EXCERPTED RECORDS below:

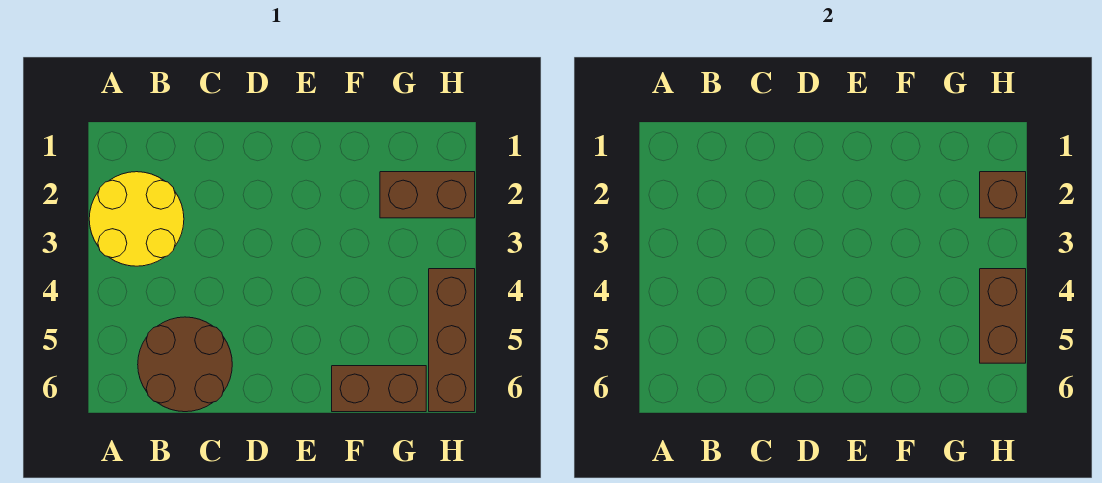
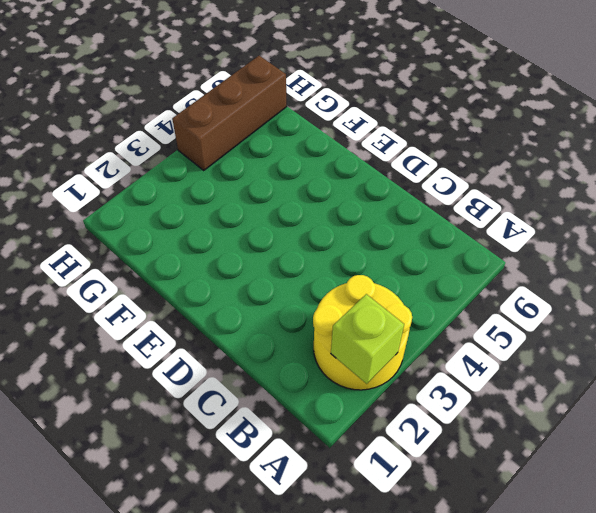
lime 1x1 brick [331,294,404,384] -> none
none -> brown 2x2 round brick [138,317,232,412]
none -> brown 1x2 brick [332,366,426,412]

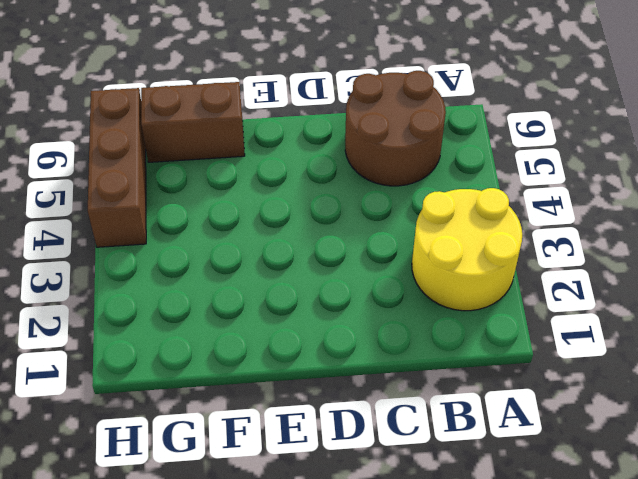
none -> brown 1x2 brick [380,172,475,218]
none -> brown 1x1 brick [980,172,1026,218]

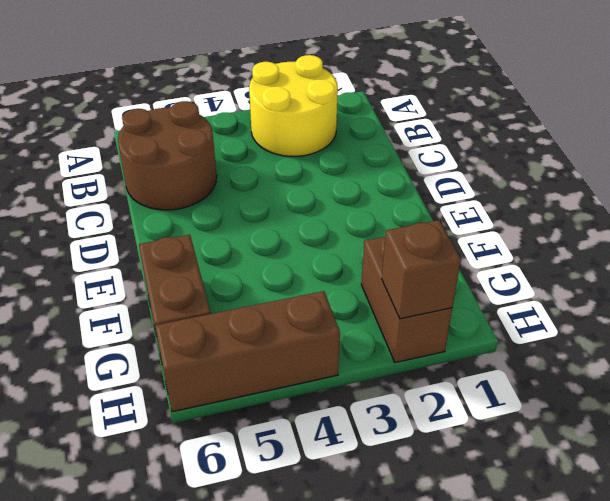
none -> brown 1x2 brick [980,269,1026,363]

End of EXCERPTED RECORDS.
EXCERPTED RECORDS below:

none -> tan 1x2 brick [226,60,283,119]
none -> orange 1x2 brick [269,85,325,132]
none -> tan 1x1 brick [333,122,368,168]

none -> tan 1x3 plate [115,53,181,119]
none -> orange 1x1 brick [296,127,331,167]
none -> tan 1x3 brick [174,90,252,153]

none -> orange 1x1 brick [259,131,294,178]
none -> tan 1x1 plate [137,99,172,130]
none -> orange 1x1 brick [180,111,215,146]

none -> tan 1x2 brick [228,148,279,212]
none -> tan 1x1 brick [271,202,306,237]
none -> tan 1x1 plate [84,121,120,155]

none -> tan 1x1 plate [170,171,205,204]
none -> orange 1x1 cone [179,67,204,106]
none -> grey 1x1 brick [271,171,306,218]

End of EXCERPTED RECORDS.

**TASK DETAILS:** Among the lines above, the one with "lime 1x1 brick [331,294,404,384] -> none" opens the part to repeat and the one with "none -> brown 1x2 brick [980,269,1026,363]" closes it; repeat only that part exactly, with no pictures.

**ANSWER SPACE:**
lime 1x1 brick [331,294,404,384] -> none
none -> brown 2x2 round brick [138,317,232,412]
none -> brown 1x2 brick [332,366,426,412]

none -> brown 1x2 brick [380,172,475,218]
none -> brown 1x1 brick [980,172,1026,218]

none -> brown 1x2 brick [980,269,1026,363]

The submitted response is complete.